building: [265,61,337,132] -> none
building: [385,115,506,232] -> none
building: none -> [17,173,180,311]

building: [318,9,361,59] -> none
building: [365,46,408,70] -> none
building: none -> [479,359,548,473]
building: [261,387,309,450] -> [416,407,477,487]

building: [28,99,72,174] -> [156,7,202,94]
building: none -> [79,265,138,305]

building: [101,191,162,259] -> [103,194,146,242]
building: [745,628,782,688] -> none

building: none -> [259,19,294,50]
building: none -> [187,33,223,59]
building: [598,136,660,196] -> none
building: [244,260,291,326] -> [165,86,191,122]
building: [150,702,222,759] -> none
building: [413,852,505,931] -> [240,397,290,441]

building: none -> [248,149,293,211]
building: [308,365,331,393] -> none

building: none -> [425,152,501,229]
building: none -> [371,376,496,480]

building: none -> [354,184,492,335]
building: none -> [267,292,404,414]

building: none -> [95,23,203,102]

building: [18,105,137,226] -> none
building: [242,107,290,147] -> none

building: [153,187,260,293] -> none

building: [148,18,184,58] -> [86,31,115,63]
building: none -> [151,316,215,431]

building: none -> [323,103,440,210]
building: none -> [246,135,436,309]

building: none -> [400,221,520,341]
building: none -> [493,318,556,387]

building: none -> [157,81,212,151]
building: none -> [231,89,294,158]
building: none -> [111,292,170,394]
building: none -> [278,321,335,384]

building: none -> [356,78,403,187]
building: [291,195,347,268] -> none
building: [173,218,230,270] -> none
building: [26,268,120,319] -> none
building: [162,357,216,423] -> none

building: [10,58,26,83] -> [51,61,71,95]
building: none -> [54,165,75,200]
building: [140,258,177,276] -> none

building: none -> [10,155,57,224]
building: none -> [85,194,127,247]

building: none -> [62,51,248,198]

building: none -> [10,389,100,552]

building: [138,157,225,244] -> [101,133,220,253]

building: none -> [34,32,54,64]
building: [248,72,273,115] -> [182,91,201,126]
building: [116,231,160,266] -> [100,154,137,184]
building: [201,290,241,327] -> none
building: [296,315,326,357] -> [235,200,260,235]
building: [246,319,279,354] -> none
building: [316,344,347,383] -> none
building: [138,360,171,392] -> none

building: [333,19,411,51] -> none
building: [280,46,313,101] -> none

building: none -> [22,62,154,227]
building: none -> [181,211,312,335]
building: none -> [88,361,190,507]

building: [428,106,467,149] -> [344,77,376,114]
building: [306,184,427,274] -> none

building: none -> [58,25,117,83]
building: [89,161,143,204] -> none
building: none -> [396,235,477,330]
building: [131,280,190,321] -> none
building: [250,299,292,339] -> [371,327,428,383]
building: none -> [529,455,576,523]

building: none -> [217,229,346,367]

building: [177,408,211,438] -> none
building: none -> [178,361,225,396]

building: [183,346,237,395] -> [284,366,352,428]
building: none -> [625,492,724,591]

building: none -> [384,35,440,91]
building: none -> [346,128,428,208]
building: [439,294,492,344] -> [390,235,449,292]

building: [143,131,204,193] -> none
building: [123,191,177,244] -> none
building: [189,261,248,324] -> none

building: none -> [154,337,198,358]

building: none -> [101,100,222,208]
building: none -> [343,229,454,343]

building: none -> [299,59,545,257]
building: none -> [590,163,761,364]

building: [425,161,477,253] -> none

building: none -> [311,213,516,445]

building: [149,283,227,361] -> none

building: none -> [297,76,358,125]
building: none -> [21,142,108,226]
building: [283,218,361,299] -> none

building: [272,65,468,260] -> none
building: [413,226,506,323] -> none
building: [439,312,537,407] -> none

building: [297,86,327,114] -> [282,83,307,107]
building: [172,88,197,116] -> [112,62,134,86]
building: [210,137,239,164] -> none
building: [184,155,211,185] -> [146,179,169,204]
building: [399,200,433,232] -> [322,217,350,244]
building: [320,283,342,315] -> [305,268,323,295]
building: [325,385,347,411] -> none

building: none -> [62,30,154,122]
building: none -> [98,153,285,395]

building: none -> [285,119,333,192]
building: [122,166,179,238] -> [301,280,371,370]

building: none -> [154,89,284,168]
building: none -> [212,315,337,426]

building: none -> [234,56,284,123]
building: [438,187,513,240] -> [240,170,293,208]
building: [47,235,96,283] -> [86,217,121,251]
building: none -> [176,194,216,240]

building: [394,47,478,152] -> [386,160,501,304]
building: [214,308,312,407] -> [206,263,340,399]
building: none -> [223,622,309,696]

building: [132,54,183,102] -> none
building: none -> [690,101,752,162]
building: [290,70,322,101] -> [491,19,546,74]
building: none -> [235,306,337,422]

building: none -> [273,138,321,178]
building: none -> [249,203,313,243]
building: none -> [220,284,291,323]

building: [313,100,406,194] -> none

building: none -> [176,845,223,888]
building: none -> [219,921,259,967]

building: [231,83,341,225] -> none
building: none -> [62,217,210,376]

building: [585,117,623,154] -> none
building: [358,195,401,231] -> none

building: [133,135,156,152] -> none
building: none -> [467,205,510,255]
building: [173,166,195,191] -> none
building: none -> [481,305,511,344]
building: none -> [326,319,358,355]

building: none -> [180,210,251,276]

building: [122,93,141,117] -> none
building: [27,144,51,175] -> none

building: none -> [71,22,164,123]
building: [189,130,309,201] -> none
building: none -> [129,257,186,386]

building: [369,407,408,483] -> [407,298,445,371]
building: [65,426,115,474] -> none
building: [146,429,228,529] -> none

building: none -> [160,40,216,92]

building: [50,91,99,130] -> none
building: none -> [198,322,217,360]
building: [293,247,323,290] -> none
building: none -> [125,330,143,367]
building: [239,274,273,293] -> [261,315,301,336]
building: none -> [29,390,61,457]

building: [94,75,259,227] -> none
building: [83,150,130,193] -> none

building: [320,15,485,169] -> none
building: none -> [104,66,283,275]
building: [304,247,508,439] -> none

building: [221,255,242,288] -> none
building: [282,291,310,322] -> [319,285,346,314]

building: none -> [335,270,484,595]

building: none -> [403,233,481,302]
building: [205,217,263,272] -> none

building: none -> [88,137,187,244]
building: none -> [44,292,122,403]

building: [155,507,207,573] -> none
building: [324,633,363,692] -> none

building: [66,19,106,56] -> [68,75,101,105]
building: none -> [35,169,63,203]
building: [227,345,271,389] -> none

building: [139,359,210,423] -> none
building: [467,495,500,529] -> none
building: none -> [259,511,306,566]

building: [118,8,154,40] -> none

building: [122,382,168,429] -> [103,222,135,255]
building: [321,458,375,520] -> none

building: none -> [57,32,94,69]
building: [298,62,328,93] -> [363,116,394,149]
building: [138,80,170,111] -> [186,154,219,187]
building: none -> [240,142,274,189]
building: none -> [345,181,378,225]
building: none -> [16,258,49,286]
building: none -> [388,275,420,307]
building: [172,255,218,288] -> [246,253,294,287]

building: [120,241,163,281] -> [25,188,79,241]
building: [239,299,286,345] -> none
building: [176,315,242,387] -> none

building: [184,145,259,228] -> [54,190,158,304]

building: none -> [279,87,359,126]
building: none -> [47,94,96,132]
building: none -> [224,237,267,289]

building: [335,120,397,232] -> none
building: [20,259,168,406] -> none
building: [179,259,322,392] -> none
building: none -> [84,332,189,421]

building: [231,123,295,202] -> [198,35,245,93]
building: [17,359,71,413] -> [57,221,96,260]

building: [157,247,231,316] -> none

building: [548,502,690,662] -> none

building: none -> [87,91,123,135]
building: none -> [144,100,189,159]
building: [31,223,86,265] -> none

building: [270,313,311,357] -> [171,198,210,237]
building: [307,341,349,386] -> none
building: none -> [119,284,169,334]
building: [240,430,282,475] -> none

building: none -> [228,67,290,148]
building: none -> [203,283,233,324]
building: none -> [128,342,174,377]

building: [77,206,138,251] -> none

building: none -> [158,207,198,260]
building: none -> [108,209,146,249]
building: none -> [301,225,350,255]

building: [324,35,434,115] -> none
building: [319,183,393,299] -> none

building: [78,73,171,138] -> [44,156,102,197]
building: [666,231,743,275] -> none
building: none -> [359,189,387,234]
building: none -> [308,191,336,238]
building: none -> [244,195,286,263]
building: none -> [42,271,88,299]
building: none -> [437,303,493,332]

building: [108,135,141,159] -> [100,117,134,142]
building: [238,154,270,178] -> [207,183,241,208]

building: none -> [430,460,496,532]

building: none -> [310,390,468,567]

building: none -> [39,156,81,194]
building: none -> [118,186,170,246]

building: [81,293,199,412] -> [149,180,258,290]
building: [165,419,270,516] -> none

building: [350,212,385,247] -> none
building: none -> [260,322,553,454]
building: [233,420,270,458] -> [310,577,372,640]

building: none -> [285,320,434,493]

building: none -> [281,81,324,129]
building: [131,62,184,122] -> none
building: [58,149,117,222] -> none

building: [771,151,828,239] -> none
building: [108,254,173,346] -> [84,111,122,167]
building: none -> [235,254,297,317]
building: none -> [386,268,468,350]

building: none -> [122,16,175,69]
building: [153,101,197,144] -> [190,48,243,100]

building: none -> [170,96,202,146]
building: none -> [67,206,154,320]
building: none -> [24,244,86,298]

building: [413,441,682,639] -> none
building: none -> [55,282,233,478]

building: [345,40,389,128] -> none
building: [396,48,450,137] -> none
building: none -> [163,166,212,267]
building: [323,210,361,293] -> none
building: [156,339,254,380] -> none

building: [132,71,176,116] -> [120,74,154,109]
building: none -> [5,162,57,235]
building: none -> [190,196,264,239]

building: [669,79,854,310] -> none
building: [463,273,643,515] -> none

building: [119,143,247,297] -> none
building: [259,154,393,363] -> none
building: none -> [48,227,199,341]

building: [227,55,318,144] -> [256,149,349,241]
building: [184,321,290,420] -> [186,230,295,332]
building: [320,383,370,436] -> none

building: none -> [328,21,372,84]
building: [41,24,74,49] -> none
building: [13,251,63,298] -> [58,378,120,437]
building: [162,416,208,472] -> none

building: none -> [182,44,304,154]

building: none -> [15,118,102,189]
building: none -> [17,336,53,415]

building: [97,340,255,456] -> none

# # # #

The expected answer is an exact copy of the lines above, beginning at the line with "building: [467,495,500,529] -> none" and ending at the line with "building: none -> [16,258,49,286]", with both ends in.

building: [467,495,500,529] -> none
building: none -> [259,511,306,566]

building: [118,8,154,40] -> none

building: [122,382,168,429] -> [103,222,135,255]
building: [321,458,375,520] -> none

building: none -> [57,32,94,69]
building: [298,62,328,93] -> [363,116,394,149]
building: [138,80,170,111] -> [186,154,219,187]
building: none -> [240,142,274,189]
building: none -> [345,181,378,225]
building: none -> [16,258,49,286]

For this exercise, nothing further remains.